## Problem description:
Can you render the lines below, from the Sarabande in Bb, as a numbered list, skipping any blank lines and leaving the pictures out?

***** Material

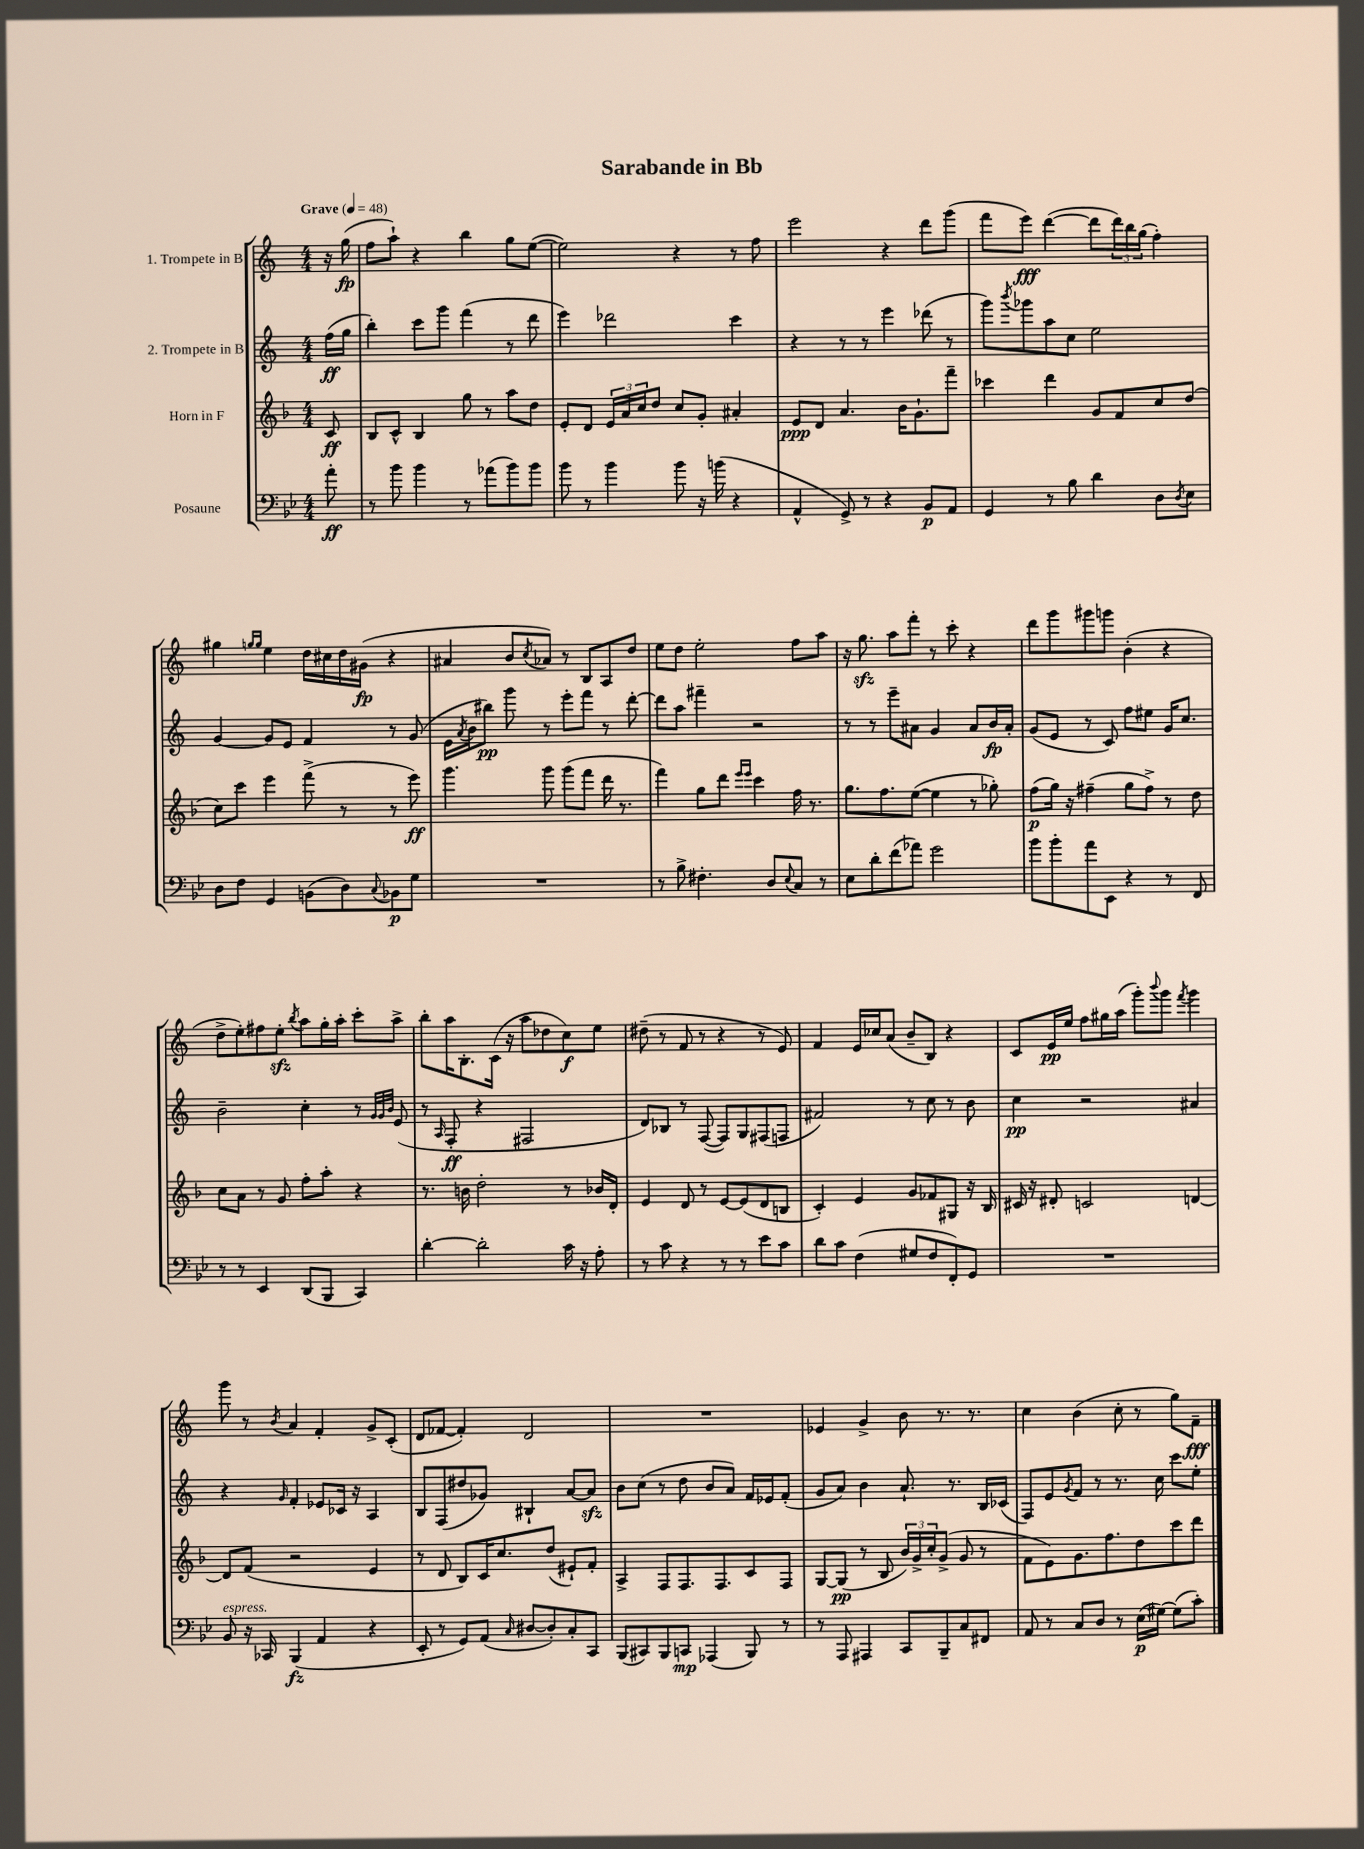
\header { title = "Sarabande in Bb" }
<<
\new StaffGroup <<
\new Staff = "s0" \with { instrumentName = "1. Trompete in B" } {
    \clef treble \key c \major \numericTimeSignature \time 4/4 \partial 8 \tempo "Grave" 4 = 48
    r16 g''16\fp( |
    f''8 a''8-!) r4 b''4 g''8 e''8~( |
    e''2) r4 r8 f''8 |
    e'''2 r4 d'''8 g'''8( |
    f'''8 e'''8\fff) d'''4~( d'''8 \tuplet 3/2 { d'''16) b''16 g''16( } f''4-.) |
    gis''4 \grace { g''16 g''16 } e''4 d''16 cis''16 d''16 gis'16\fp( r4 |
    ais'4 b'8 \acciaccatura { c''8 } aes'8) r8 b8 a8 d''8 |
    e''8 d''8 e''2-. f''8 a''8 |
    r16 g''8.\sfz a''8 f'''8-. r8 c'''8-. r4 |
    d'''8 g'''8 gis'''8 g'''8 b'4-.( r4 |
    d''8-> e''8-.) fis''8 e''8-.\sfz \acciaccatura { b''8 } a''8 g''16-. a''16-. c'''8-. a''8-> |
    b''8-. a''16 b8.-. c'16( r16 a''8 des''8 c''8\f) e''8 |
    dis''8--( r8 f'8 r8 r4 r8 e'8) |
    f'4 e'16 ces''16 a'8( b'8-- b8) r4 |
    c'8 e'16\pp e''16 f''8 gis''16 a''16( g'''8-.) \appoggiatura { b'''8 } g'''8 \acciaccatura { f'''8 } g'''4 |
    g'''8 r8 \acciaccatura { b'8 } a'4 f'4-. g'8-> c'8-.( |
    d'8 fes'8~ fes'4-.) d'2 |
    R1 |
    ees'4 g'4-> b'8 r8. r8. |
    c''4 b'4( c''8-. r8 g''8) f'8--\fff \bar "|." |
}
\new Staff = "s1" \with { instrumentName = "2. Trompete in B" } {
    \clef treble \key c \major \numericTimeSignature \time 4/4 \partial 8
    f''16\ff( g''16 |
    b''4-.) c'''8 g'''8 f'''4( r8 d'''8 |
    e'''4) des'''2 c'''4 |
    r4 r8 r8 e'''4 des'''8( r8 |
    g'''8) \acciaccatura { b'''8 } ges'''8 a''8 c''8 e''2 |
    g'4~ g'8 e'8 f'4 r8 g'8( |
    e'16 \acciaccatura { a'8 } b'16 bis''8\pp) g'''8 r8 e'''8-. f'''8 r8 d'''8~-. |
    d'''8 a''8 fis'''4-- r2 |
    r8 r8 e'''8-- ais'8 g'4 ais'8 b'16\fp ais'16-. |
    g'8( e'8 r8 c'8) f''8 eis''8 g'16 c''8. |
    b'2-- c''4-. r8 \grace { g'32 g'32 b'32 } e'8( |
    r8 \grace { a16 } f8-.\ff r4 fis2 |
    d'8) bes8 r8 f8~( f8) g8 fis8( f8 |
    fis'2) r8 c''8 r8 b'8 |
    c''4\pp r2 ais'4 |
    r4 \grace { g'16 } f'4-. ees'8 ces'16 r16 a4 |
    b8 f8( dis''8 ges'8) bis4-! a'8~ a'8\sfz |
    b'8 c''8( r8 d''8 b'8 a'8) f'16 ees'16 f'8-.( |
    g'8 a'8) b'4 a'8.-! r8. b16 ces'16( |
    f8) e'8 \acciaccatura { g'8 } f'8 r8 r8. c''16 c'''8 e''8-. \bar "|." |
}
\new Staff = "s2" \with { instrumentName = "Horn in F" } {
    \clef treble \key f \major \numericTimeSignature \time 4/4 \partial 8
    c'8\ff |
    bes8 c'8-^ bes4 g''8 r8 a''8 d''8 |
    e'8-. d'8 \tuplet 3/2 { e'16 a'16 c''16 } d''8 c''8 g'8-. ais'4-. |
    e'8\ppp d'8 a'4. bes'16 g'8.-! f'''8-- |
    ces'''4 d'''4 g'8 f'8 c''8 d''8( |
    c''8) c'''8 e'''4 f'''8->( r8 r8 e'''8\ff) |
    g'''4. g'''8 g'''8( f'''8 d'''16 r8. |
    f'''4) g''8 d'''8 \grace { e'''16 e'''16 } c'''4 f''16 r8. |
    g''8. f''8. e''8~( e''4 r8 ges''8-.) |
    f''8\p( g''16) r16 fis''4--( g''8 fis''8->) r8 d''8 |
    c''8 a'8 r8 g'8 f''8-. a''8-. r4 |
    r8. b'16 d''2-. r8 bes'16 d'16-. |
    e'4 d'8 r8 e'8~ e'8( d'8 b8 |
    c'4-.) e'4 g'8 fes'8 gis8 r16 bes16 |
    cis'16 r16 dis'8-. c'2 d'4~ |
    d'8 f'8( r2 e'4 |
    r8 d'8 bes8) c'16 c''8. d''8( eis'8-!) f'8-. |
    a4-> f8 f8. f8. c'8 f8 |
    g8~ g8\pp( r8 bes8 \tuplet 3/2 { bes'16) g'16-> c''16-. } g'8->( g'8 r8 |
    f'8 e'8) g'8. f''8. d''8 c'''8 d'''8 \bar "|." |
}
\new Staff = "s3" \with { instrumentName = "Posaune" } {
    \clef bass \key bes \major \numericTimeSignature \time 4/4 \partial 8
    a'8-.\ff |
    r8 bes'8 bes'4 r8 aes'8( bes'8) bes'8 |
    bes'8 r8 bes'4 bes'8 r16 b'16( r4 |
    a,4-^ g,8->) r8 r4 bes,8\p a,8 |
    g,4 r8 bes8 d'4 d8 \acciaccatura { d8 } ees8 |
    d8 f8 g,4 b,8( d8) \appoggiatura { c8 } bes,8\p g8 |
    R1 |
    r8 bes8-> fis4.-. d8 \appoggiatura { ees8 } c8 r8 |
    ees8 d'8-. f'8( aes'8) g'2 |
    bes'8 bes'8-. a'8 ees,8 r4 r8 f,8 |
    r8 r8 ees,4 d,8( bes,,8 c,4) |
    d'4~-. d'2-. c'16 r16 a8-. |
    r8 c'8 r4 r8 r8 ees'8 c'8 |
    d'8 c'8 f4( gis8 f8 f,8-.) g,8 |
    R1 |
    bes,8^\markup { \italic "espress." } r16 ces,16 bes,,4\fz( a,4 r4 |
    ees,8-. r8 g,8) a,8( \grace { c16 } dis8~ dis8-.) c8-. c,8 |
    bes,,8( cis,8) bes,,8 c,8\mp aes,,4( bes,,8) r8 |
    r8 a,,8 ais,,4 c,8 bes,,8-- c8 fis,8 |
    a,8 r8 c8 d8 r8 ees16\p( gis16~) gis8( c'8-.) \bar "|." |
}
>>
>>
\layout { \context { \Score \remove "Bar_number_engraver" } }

**********

## Solution to the problem:
1. \header { title = "Sarabande in Bb" }
2. <<
3. \new StaffGroup <<
4. \new Staff = "s0" \with { instrumentName = "1. Trompete in B" } {
5.     \clef treble \key c \major \numericTimeSignature \time 4/4 \partial 8 \tempo "Grave" 4 = 48
6.     r16 g''16\fp( |
7.     f''8 a''8-!) r4 b''4 g''8 e''8~( |
8.     e''2) r4 r8 f''8 |
9.     e'''2 r4 d'''8 g'''8( |
10.     f'''8 e'''8\fff) d'''4~( d'''8 \tuplet 3/2 { d'''16) b''16 g''16( } f''4-.) |
11.     gis''4 \grace { g''16 g''16 } e''4 d''16 cis''16 d''16 gis'16\fp( r4 |
12.     ais'4 b'8 \acciaccatura { c''8 } aes'8) r8 b8 a8 d''8 |
13.     e''8 d''8 e''2-. f''8 a''8 |
14.     r16 g''8.\sfz a''8 f'''8-. r8 c'''8-. r4 |
15.     d'''8 g'''8 gis'''8 g'''8 b'4-.( r4 |
16.     d''8-> e''8-.) fis''8 e''8-.\sfz \acciaccatura { b''8 } a''8 g''16-. a''16-. c'''8-. a''8-> |
17.     b''8-. a''16 b8.-. c'16( r16 a''8 des''8 c''8\f) e''8 |
18.     dis''8--( r8 f'8 r8 r4 r8 e'8) |
19.     f'4 e'16 ces''16 a'8( b'8-- b8) r4 |
20.     c'8 e'16\pp e''16 f''8 gis''16 a''16( g'''8-.) \appoggiatura { b'''8 } g'''8 \acciaccatura { f'''8 } g'''4 |
21.     g'''8 r8 \acciaccatura { b'8 } a'4 f'4-. g'8-> c'8-.( |
22.     d'8 fes'8~ fes'4-.) d'2 |
23.     R1 |
24.     ees'4 g'4-> b'8 r8. r8. |
25.     c''4 b'4( c''8-. r8 g''8) f'8--\fff \bar "|." |
26. }
27. \new Staff = "s1" \with { instrumentName = "2. Trompete in B" } {
28.     \clef treble \key c \major \numericTimeSignature \time 4/4 \partial 8
29.     f''16\ff( g''16 |
30.     b''4-.) c'''8 g'''8 f'''4( r8 d'''8 |
31.     e'''4) des'''2 c'''4 |
32.     r4 r8 r8 e'''4 des'''8( r8 |
33.     g'''8) \acciaccatura { b'''8 } ges'''8 a''8 c''8 e''2 |
34.     g'4~ g'8 e'8 f'4 r8 g'8( |
35.     e'16 \acciaccatura { a'8 } b'16 bis''8\pp) g'''8 r8 e'''8-. f'''8 r8 d'''8~-. |
36.     d'''8 a''8 fis'''4-- r2 |
37.     r8 r8 e'''8-- ais'8 g'4 ais'8 b'16\fp ais'16-. |
38.     g'8( e'8 r8 c'8) f''8 eis''8 g'16 c''8. |
39.     b'2-- c''4-. r8 \grace { g'32 g'32 b'32 } e'8( |
40.     r8 \grace { a16 } f8-.\ff r4 fis2 |
41.     d'8) bes8 r8 f8~( f8) g8 fis8( f8 |
42.     fis'2) r8 c''8 r8 b'8 |
43.     c''4\pp r2 ais'4 |
44.     r4 \grace { g'16 } f'4-. ees'8 ces'16 r16 a4 |
45.     b8 f8( dis''8 ges'8) bis4-! a'8~ a'8\sfz |
46.     b'8 c''8( r8 d''8 b'8 a'8) f'16 ees'16 f'8-.( |
47.     g'8 a'8) b'4 a'8.-! r8. b16 ces'16( |
48.     f8) e'8 \acciaccatura { g'8 } f'8 r8 r8. c''16 c'''8 e''8-. \bar "|." |
49. }
50. \new Staff = "s2" \with { instrumentName = "Horn in F" } {
51.     \clef treble \key f \major \numericTimeSignature \time 4/4 \partial 8
52.     c'8\ff |
53.     bes8 c'8-^ bes4 g''8 r8 a''8 d''8 |
54.     e'8-. d'8 \tuplet 3/2 { e'16 a'16 c''16 } d''8 c''8 g'8-. ais'4-. |
55.     e'8\ppp d'8 a'4. bes'16 g'8.-! f'''8-- |
56.     ces'''4 d'''4 g'8 f'8 c''8 d''8( |
57.     c''8) c'''8 e'''4 f'''8->( r8 r8 e'''8\ff) |
58.     g'''4. g'''8 g'''8( f'''8 d'''16 r8. |
59.     f'''4) g''8 d'''8 \grace { e'''16 e'''16 } c'''4 f''16 r8. |
60.     g''8. f''8. e''8~( e''4 r8 ges''8-.) |
61.     f''8\p( g''16) r16 fis''4--( g''8 fis''8->) r8 d''8 |
62.     c''8 a'8 r8 g'8 f''8-. a''8-. r4 |
63.     r8. b'16 d''2-. r8 bes'16 d'16-. |
64.     e'4 d'8 r8 e'8~ e'8( d'8 b8 |
65.     c'4-.) e'4 g'8 fes'8 gis8 r16 bes16 |
66.     cis'16 r16 dis'8-. c'2 d'4~ |
67.     d'8 f'8( r2 e'4 |
68.     r8 d'8 bes8) c'16 c''8. d''8( eis'8-!) f'8-. |
69.     a4-> f8 f8. f8. c'8 f8 |
70.     g8~ g8\pp( r8 bes8 \tuplet 3/2 { bes'16) g'16-> c''16-. } g'8->( g'8 r8 |
71.     f'8 e'8) g'8. f''8. d''8 c'''8 d'''8 \bar "|." |
72. }
73. \new Staff = "s3" \with { instrumentName = "Posaune" } {
74.     \clef bass \key bes \major \numericTimeSignature \time 4/4 \partial 8
75.     a'8-.\ff |
76.     r8 bes'8 bes'4 r8 aes'8( bes'8) bes'8 |
77.     bes'8 r8 bes'4 bes'8 r16 b'16( r4 |
78.     a,4-^ g,8->) r8 r4 bes,8\p a,8 |
79.     g,4 r8 bes8 d'4 d8 \acciaccatura { d8 } ees8 |
80.     d8 f8 g,4 b,8( d8) \appoggiatura { c8 } bes,8\p g8 |
81.     R1 |
82.     r8 bes8-> fis4.-. d8 \appoggiatura { ees8 } c8 r8 |
83.     ees8 d'8-. f'8( aes'8) g'2 |
84.     bes'8 bes'8-. a'8 ees,8 r4 r8 f,8 |
85.     r8 r8 ees,4 d,8( bes,,8 c,4) |
86.     d'4~-. d'2-. c'16 r16 a8-. |
87.     r8 c'8 r4 r8 r8 ees'8 c'8 |
88.     d'8 c'8 f4( gis8 f8 f,8-.) g,8 |
89.     R1 |
90.     bes,8^\markup { \italic "espress." } r16 ces,16 bes,,4\fz( a,4 r4 |
91.     ees,8-. r8 g,8) a,8( \grace { c16 } dis8~ dis8-.) c8-. c,8 |
92.     bes,,8( cis,8) bes,,8 c,8\mp aes,,4( bes,,8) r8 |
93.     r8 a,,8 ais,,4 c,8 bes,,8-- c8 fis,8 |
94.     a,8 r8 c8 d8 r8 ees16\p( gis16~) gis8( c'8-.) \bar "|." |
95. }
96. >>
97. >>
98. \layout { \context { \Score \remove "Bar_number_engraver" } }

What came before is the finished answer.